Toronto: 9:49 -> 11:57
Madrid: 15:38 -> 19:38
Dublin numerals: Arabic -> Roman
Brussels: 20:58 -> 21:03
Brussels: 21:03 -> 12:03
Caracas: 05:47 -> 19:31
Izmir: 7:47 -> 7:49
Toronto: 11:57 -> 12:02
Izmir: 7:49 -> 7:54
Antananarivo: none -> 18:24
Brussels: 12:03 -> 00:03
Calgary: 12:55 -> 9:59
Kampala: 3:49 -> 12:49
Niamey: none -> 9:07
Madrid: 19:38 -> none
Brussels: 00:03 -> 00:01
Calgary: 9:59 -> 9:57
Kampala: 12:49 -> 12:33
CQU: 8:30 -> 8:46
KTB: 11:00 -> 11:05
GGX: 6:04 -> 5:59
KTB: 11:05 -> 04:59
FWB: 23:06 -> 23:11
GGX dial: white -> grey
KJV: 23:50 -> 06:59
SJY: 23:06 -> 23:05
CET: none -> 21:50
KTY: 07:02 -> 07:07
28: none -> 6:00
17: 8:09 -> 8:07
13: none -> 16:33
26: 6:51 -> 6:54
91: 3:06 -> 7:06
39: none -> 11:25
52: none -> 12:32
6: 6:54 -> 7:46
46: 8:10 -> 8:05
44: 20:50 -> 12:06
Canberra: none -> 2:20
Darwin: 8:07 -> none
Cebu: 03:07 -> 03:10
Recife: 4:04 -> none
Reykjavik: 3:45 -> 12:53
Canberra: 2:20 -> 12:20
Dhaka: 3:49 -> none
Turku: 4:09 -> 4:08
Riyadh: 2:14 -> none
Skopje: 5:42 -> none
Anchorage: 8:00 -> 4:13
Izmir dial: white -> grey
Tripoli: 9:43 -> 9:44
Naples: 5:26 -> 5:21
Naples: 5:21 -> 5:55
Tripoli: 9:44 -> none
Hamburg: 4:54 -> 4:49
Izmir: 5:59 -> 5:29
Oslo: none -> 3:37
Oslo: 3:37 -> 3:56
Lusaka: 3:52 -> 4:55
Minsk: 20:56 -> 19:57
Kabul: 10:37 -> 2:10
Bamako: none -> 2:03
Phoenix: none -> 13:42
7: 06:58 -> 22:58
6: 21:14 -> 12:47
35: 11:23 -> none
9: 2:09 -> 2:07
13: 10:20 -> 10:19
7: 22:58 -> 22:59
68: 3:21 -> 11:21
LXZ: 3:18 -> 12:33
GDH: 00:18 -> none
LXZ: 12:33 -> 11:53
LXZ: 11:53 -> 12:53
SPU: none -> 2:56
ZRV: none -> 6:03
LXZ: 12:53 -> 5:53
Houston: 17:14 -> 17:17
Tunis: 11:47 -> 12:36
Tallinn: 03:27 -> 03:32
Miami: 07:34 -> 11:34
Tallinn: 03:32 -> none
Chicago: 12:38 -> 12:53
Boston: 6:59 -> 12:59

Problema. Devuelve cada línea de todos los registros de arriba sin alterar ni un carácter.

Respuesta.
Toronto: 9:49 -> 11:57
Madrid: 15:38 -> 19:38
Dublin numerals: Arabic -> Roman
Brussels: 20:58 -> 21:03
Brussels: 21:03 -> 12:03
Caracas: 05:47 -> 19:31
Izmir: 7:47 -> 7:49
Toronto: 11:57 -> 12:02
Izmir: 7:49 -> 7:54
Antananarivo: none -> 18:24
Brussels: 12:03 -> 00:03
Calgary: 12:55 -> 9:59
Kampala: 3:49 -> 12:49
Niamey: none -> 9:07
Madrid: 19:38 -> none
Brussels: 00:03 -> 00:01
Calgary: 9:59 -> 9:57
Kampala: 12:49 -> 12:33
CQU: 8:30 -> 8:46
KTB: 11:00 -> 11:05
GGX: 6:04 -> 5:59
KTB: 11:05 -> 04:59
FWB: 23:06 -> 23:11
GGX dial: white -> grey
KJV: 23:50 -> 06:59
SJY: 23:06 -> 23:05
CET: none -> 21:50
KTY: 07:02 -> 07:07
28: none -> 6:00
17: 8:09 -> 8:07
13: none -> 16:33
26: 6:51 -> 6:54
91: 3:06 -> 7:06
39: none -> 11:25
52: none -> 12:32
6: 6:54 -> 7:46
46: 8:10 -> 8:05
44: 20:50 -> 12:06
Canberra: none -> 2:20
Darwin: 8:07 -> none
Cebu: 03:07 -> 03:10
Recife: 4:04 -> none
Reykjavik: 3:45 -> 12:53
Canberra: 2:20 -> 12:20
Dhaka: 3:49 -> none
Turku: 4:09 -> 4:08
Riyadh: 2:14 -> none
Skopje: 5:42 -> none
Anchorage: 8:00 -> 4:13
Izmir dial: white -> grey
Tripoli: 9:43 -> 9:44
Naples: 5:26 -> 5:21
Naples: 5:21 -> 5:55
Tripoli: 9:44 -> none
Hamburg: 4:54 -> 4:49
Izmir: 5:59 -> 5:29
Oslo: none -> 3:37
Oslo: 3:37 -> 3:56
Lusaka: 3:52 -> 4:55
Minsk: 20:56 -> 19:57
Kabul: 10:37 -> 2:10
Bamako: none -> 2:03
Phoenix: none -> 13:42
7: 06:58 -> 22:58
6: 21:14 -> 12:47
35: 11:23 -> none
9: 2:09 -> 2:07
13: 10:20 -> 10:19
7: 22:58 -> 22:59
68: 3:21 -> 11:21
LXZ: 3:18 -> 12:33
GDH: 00:18 -> none
LXZ: 12:33 -> 11:53
LXZ: 11:53 -> 12:53
SPU: none -> 2:56
ZRV: none -> 6:03
LXZ: 12:53 -> 5:53
Houston: 17:14 -> 17:17
Tunis: 11:47 -> 12:36
Tallinn: 03:27 -> 03:32
Miami: 07:34 -> 11:34
Tallinn: 03:32 -> none
Chicago: 12:38 -> 12:53
Boston: 6:59 -> 12:59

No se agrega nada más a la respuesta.